Output the following records again word for word, leaving out the pictures.
=-=-=
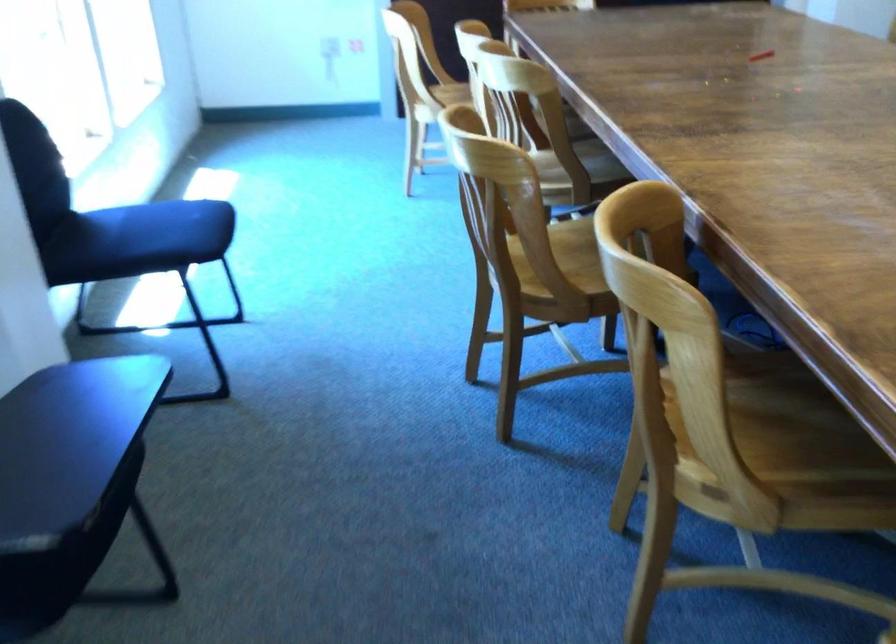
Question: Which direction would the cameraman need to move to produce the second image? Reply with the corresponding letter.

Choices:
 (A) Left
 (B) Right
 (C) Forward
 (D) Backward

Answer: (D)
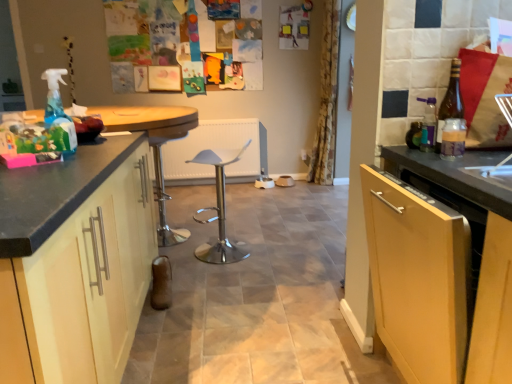
You are a GUI agent. You are given a task and a screenshot of the screen. Output one action in this format:
    pyautogui.click(x=<x>, y=<y>)
    Task: Click on the free space to the back side of polished chrome bar stool at center, the 1th bar stool from the left
    The height and width of the screenshot is (384, 512).
    Given the screenshot: What is the action you would take?
    pyautogui.click(x=183, y=220)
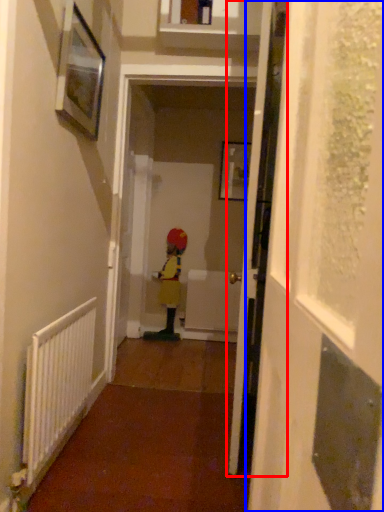
Question: Which of the following is the closest to the observer, door (highlighted by a red box) or screen door (highlighted by a blue box)?

Choices:
 (A) door
 (B) screen door

Answer: (B)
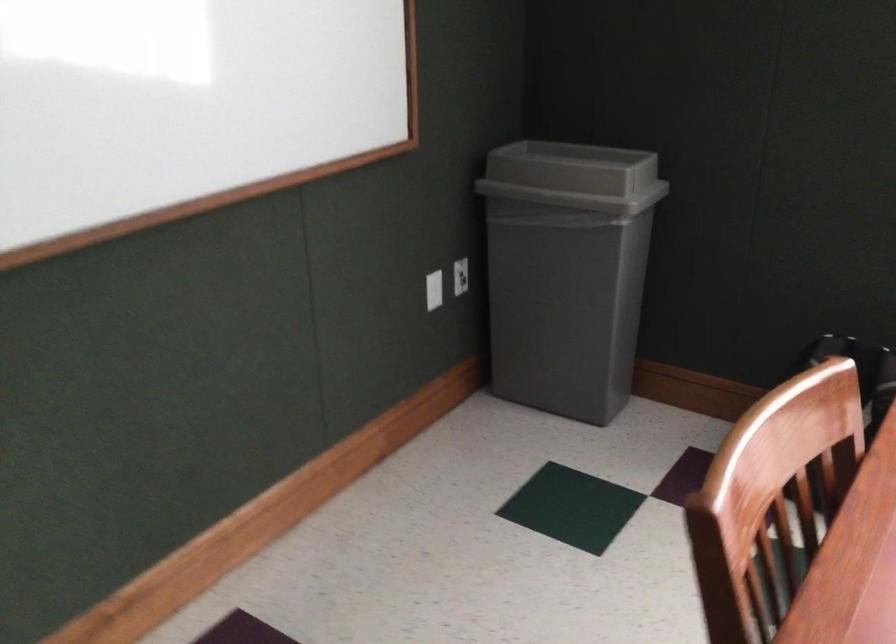
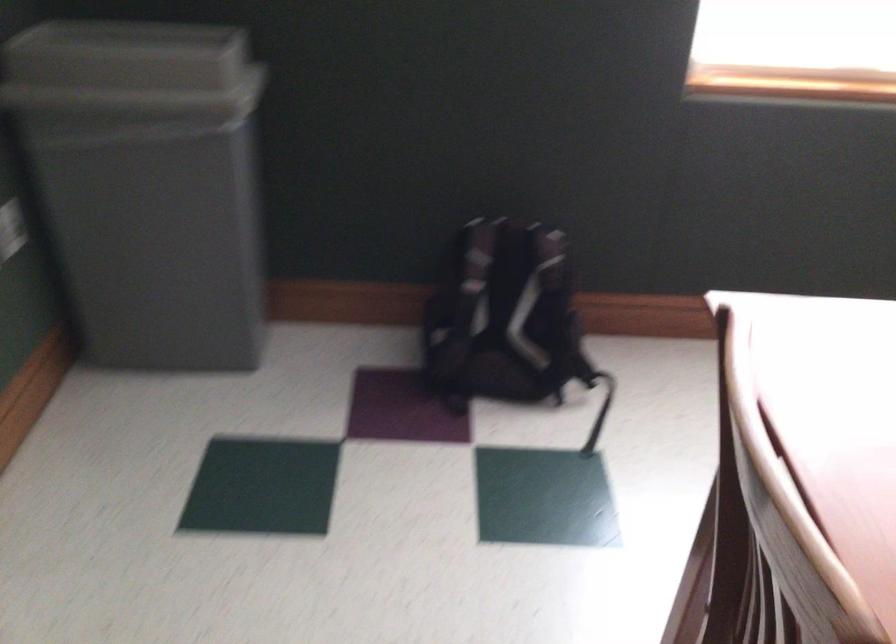
Where in the second image is the point corresponding to [552,176] from the first image?

(131, 71)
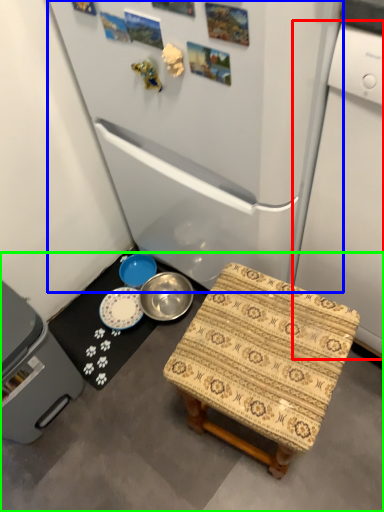
Question: Which object is the farthest from appliance (highlighted by a red box)? Choose among these: refrigerator (highlighted by a blue box) or concrete (highlighted by a green box).

Choices:
 (A) refrigerator
 (B) concrete

Answer: (B)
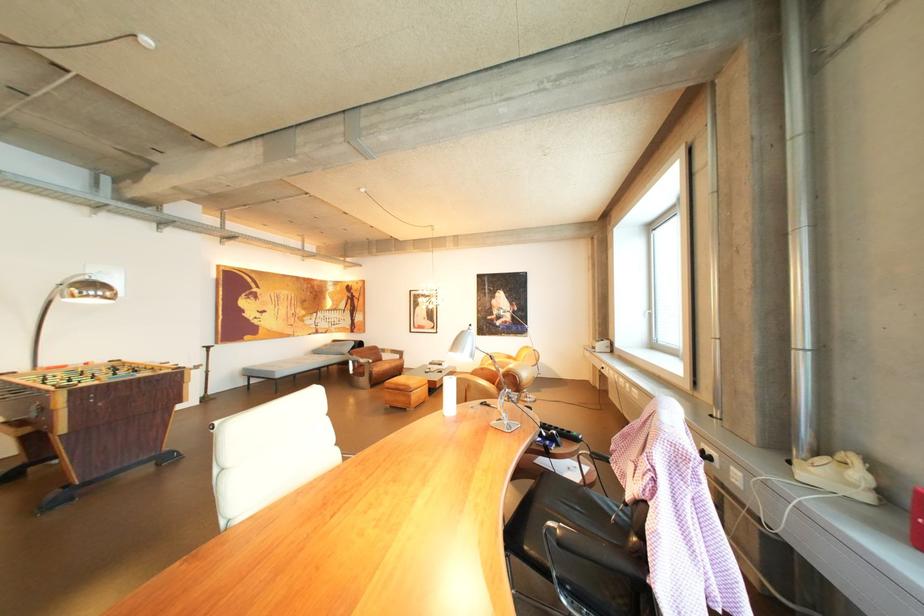
Which object does [406,391] point to?

It refers to a brown leather ottoman.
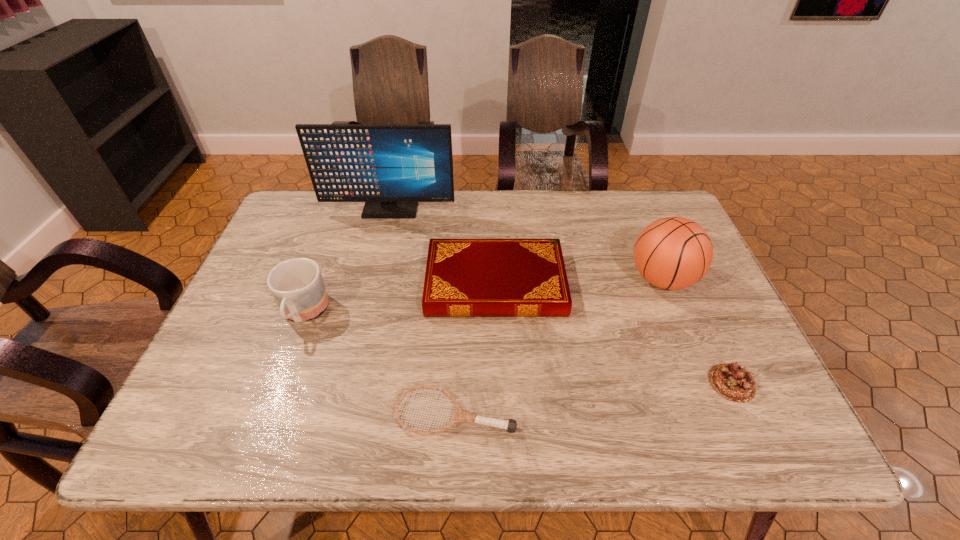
=-=-=
▸ Solution:
Question: Which direction would the cameraman need to move to produce the second image? Reply with the corresponding letter.

Choices:
 (A) Left
 (B) Right
 (C) Forward
 (D) Backward

Answer: (D)
You are a GUI agent. You are given a task and a screenshot of the screen. Output one action in this format:
    pyautogui.click(x=<x>, y=<y>)
    Task: Click on the free space to the back side of polished chrome bar stool at center, the 1th bar stool from the left
    The height and width of the screenshot is (384, 512).
    Given the screenshot: What is the action you would take?
    pyautogui.click(x=183, y=220)
Question: Which of the following is the closest to the observer, door (highlighted by a red box) or screen door (highlighted by a blue box)?

Choices:
 (A) door
 (B) screen door

Answer: (B)
Where in the second image is the point corresponding to [552,176] from the first image?

(131, 71)
Question: Which object is the farthest from appliance (highlighted by a red box)? Choose among these: refrigerator (highlighted by a blue box) or concrete (highlighted by a green box).

Choices:
 (A) refrigerator
 (B) concrete

Answer: (B)
Which object does [406,391] point to?

It refers to a brown leather ottoman.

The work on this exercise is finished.